***** Input for this task

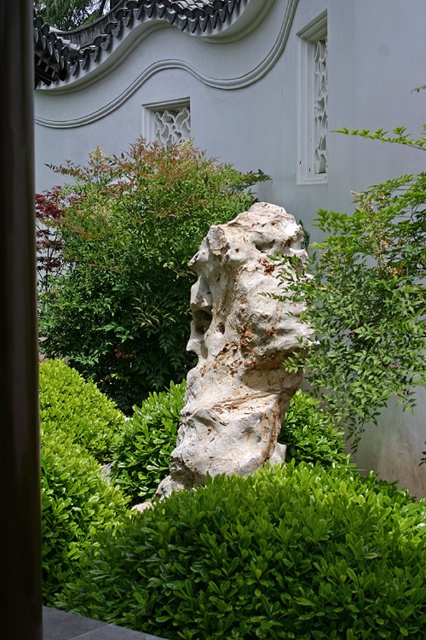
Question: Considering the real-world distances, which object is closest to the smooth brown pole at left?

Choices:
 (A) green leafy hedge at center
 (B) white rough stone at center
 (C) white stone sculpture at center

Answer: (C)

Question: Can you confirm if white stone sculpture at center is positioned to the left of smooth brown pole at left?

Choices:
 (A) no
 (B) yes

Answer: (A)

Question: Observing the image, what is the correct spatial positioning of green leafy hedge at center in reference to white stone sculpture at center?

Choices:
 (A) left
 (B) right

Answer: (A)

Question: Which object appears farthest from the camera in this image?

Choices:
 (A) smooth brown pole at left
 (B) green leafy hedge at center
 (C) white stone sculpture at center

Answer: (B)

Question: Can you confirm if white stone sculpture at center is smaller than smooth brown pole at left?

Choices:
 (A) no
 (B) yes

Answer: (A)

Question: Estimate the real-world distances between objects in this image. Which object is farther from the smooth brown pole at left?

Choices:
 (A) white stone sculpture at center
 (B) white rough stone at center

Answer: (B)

**********

Task to carry out: Rewrite the lines of the material from the line holding "Question: Which object" through the end of the material, inclusive, as a Markdown table with the columns Row and Line, leaving out blank lines.

Finished answer:
| Row | Line |
|---|---|
| 1 | Question: Which object appears farthest from the camera in this image? |
| 2 | Choices: |
| 3 |  (A) smooth brown pole at left |
| 4 |  (B) green leafy hedge at center |
| 5 |  (C) white stone sculpture at center |
| 6 | Answer: (B) |
| 7 | Question: Can you confirm if white stone sculpture at center is smaller than smooth brown pole at left? |
| 8 | Choices: |
| 9 |  (A) no |
| 10 |  (B) yes |
| 11 | Answer: (A) |
| 12 | Question: Estimate the real-world distances between objects in this image. Which object is farther from the smooth brown pole at left? |
| 13 | Choices: |
| 14 |  (A) white stone sculpture at center |
| 15 |  (B) white rough stone at center |
| 16 | Answer: (B) |